■ **Task to complete**:
Print every record exactly, omitting all pictures.

------------------------------------------------------------

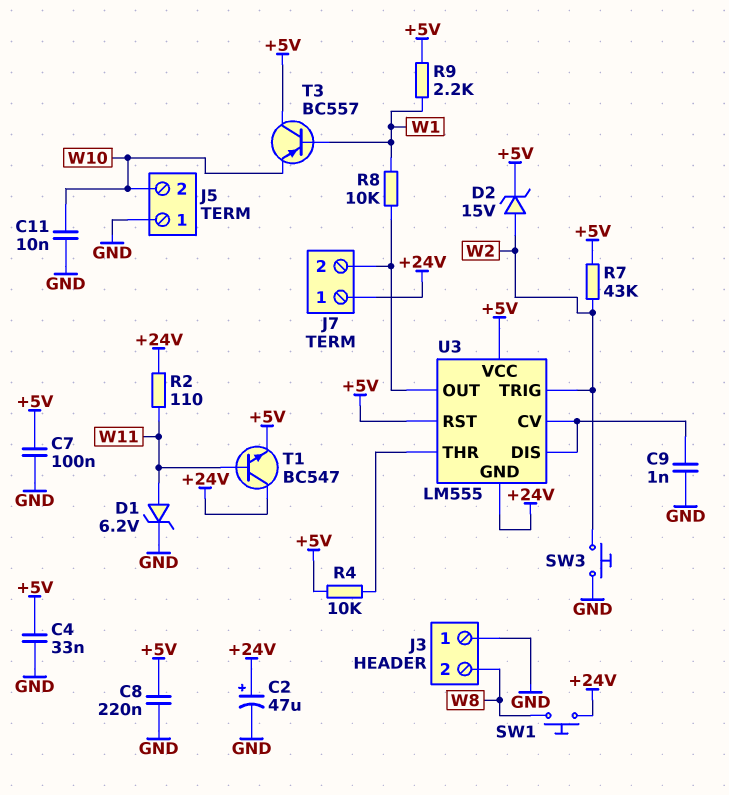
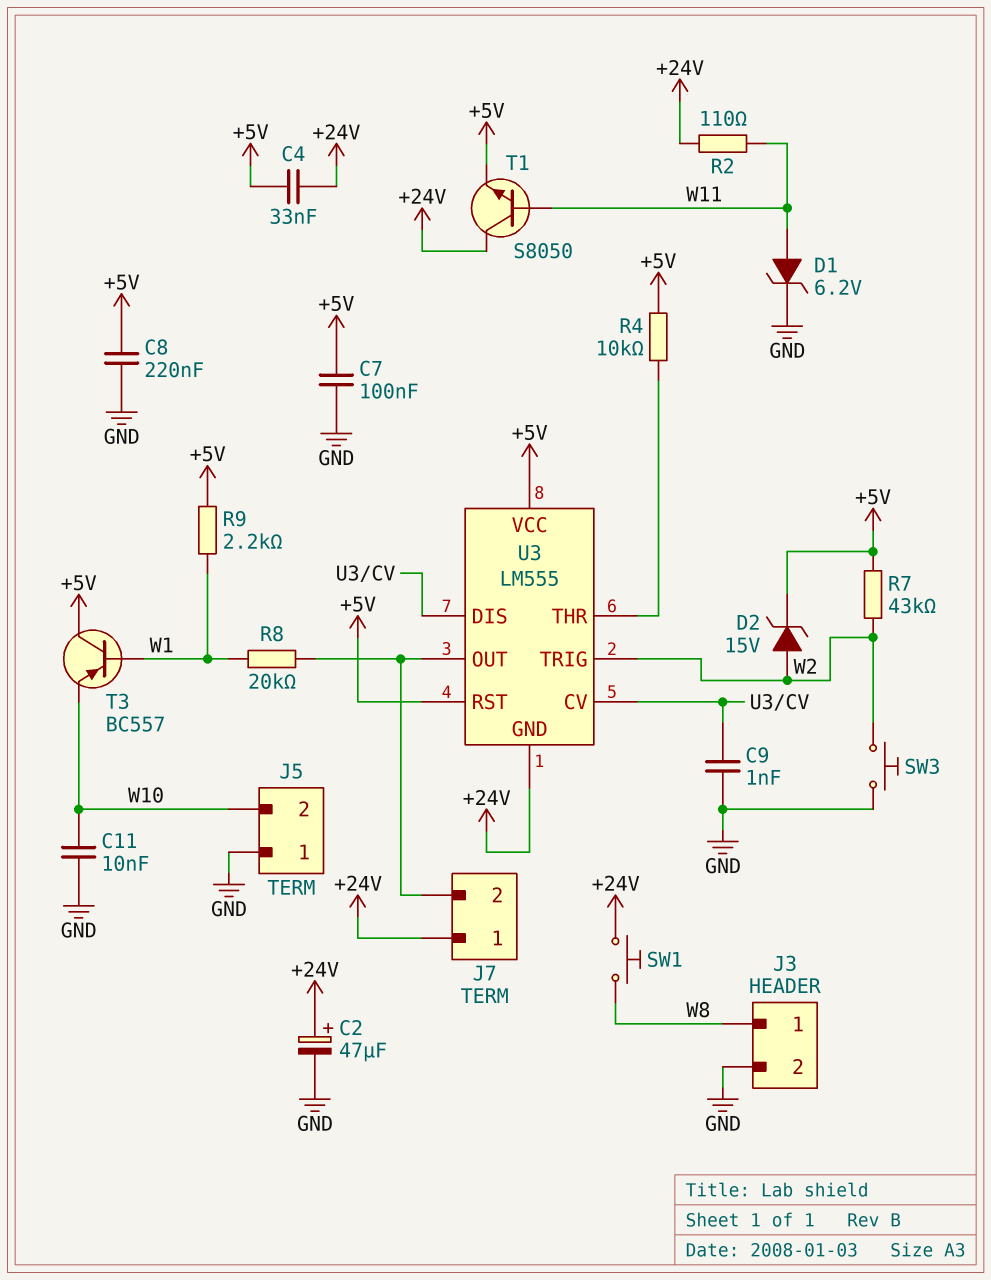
C4: 33nF (+5V, GND) -> 33nF (+5V, +24V)
J3 pin 1: GND -> W8
J3 pin 2: W8 -> GND
R8: 10k (J7/2, W1) -> 20k (J7/2, W1)
T1: NPN BC547 (B W11, C +24V, E +5V) -> NPN S8050 (B W11, C +24V, E +5V)

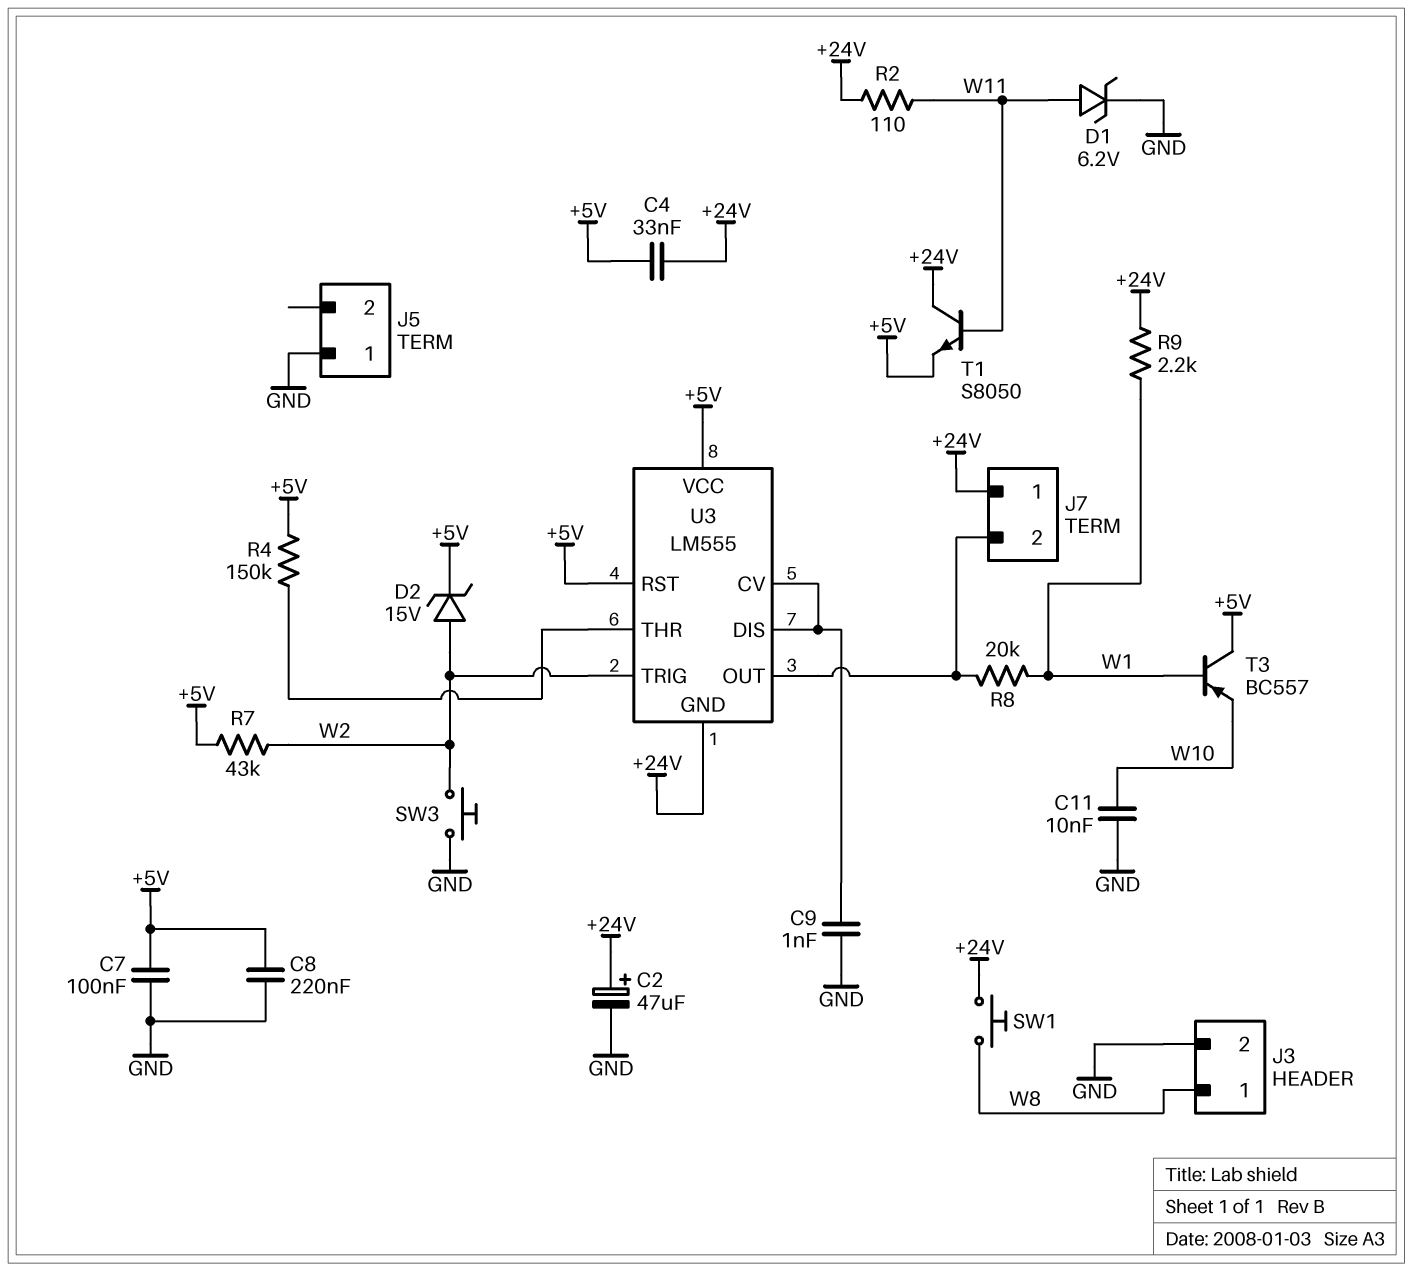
J5 pin 2: W10 -> none
R4: 10k (+5V, U3/THR) -> 150k (+5V, U3/THR)
R9: 2.2k (+5V, W1) -> 2.2k (+24V, W1)

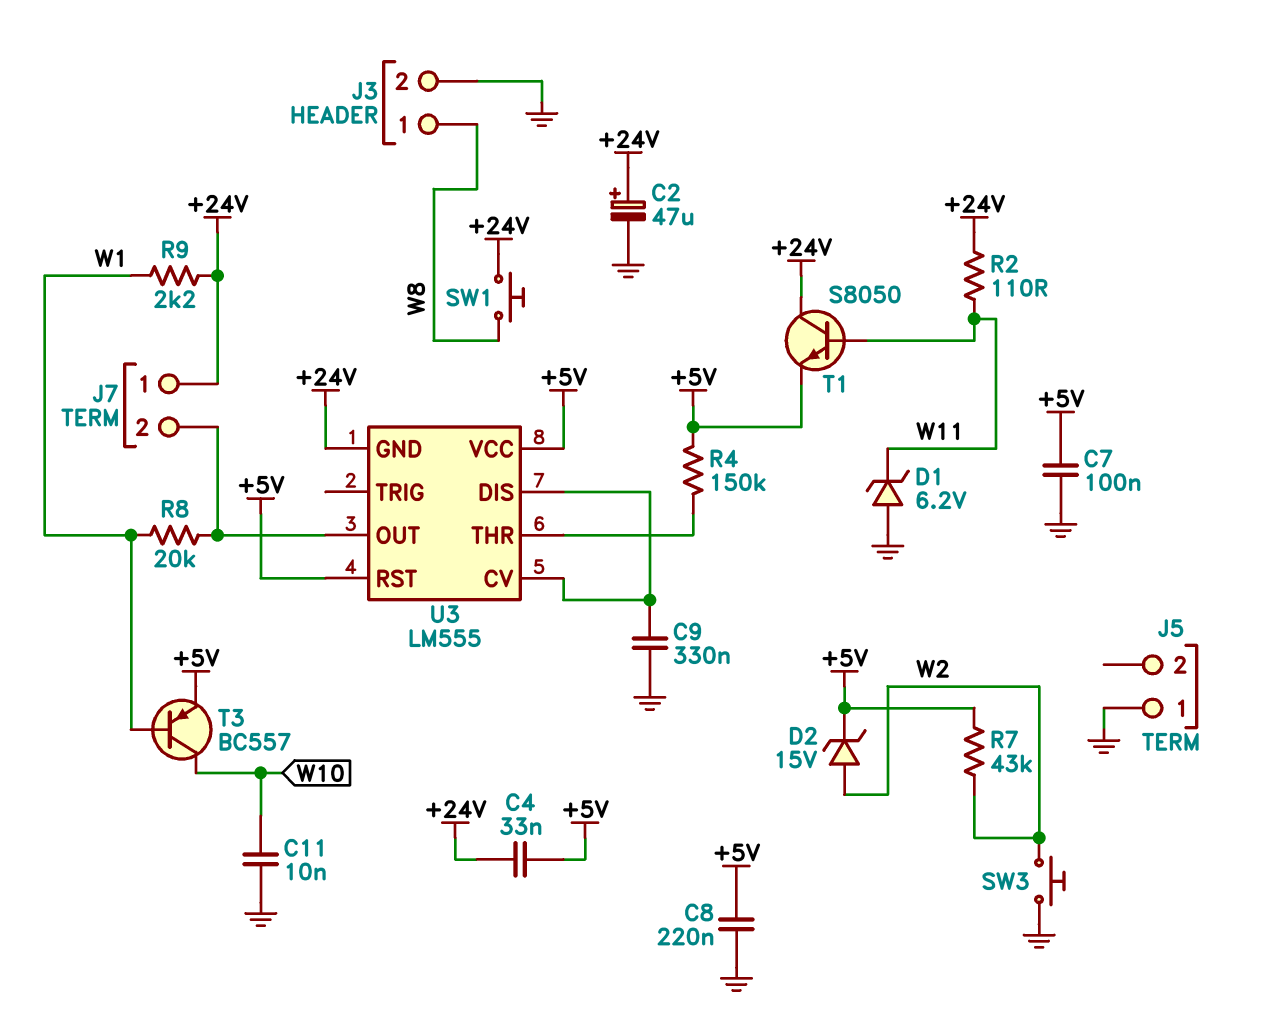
C9: 1nF (GND, U3/CV) -> 330nF (GND, U3/CV)
D1: zener 6.2V (A W11, K GND) -> zener 6.2V (A GND, K W11)
T3: PNP BC557 (B W1, C +5V, E W10) -> PNP BC557 (B W1, C W10, E +5V)
U3 pin TRIG: W2 -> none

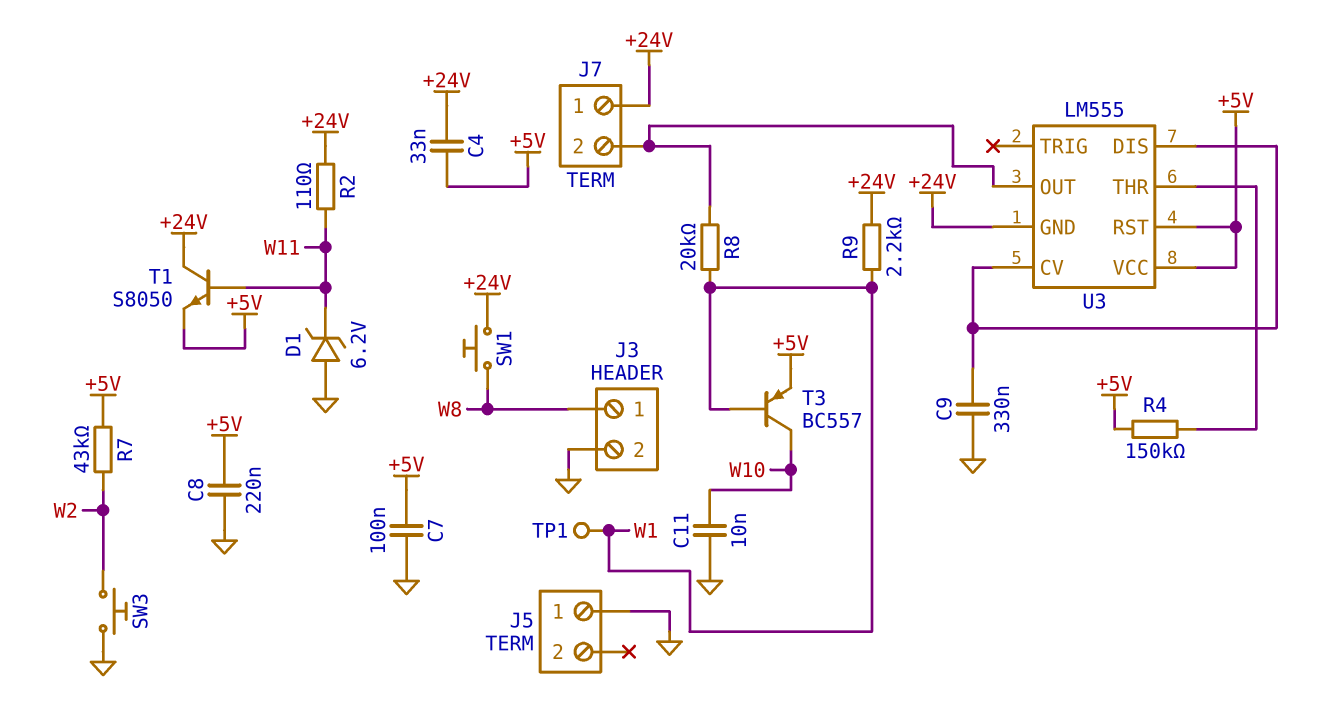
C2: 47uF (plus +24V, minus GND) -> none
D2: zener 15V (A W2, K +5V) -> none
TP1: none -> test point (W1)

------------------------------------------------------------

■ **Output of the exercise**:
C4: 33nF (+5V, GND) -> 33nF (+5V, +24V)
J3 pin 1: GND -> W8
J3 pin 2: W8 -> GND
R8: 10k (J7/2, W1) -> 20k (J7/2, W1)
T1: NPN BC547 (B W11, C +24V, E +5V) -> NPN S8050 (B W11, C +24V, E +5V)

J5 pin 2: W10 -> none
R4: 10k (+5V, U3/THR) -> 150k (+5V, U3/THR)
R9: 2.2k (+5V, W1) -> 2.2k (+24V, W1)

C9: 1nF (GND, U3/CV) -> 330nF (GND, U3/CV)
D1: zener 6.2V (A W11, K GND) -> zener 6.2V (A GND, K W11)
T3: PNP BC557 (B W1, C +5V, E W10) -> PNP BC557 (B W1, C W10, E +5V)
U3 pin TRIG: W2 -> none

C2: 47uF (plus +24V, minus GND) -> none
D2: zener 15V (A W2, K +5V) -> none
TP1: none -> test point (W1)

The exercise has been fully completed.